## Problem
Your task is to retype, exactly and with nothing else, every line from the one containing "camera: 60 degrees right, 5 degrees down" to the end of the listing.

## Data
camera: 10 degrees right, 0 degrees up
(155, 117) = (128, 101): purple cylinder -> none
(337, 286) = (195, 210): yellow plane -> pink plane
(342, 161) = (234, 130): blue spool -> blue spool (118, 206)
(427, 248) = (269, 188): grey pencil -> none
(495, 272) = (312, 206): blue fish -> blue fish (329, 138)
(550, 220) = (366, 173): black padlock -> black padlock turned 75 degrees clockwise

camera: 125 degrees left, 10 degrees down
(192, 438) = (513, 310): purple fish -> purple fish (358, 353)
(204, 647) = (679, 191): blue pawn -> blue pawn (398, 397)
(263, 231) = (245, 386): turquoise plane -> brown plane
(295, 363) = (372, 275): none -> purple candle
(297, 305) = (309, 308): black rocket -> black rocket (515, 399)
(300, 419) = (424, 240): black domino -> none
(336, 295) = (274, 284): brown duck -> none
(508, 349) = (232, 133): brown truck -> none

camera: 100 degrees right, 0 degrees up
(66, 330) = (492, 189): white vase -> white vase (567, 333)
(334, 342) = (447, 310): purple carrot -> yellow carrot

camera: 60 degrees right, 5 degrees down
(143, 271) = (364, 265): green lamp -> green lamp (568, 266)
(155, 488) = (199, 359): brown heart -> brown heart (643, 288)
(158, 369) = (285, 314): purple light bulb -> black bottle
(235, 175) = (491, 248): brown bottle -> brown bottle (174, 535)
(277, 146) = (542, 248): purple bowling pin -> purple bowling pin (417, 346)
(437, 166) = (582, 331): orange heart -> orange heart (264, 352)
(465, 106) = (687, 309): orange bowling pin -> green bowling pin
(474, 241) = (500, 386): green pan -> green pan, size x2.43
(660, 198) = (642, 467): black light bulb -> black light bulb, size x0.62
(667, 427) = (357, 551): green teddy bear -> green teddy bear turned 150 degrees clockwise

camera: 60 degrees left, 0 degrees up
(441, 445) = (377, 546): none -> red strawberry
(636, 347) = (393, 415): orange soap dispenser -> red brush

## Finished exercise
camera: 60 degrees right, 5 degrees down
(143, 271) = (364, 265): green lamp -> green lamp (568, 266)
(155, 488) = (199, 359): brown heart -> brown heart (643, 288)
(158, 369) = (285, 314): purple light bulb -> black bottle
(235, 175) = (491, 248): brown bottle -> brown bottle (174, 535)
(277, 146) = (542, 248): purple bowling pin -> purple bowling pin (417, 346)
(437, 166) = (582, 331): orange heart -> orange heart (264, 352)
(465, 106) = (687, 309): orange bowling pin -> green bowling pin
(474, 241) = (500, 386): green pan -> green pan, size x2.43
(660, 198) = (642, 467): black light bulb -> black light bulb, size x0.62
(667, 427) = (357, 551): green teddy bear -> green teddy bear turned 150 degrees clockwise

camera: 60 degrees left, 0 degrees up
(441, 445) = (377, 546): none -> red strawberry
(636, 347) = (393, 415): orange soap dispenser -> red brush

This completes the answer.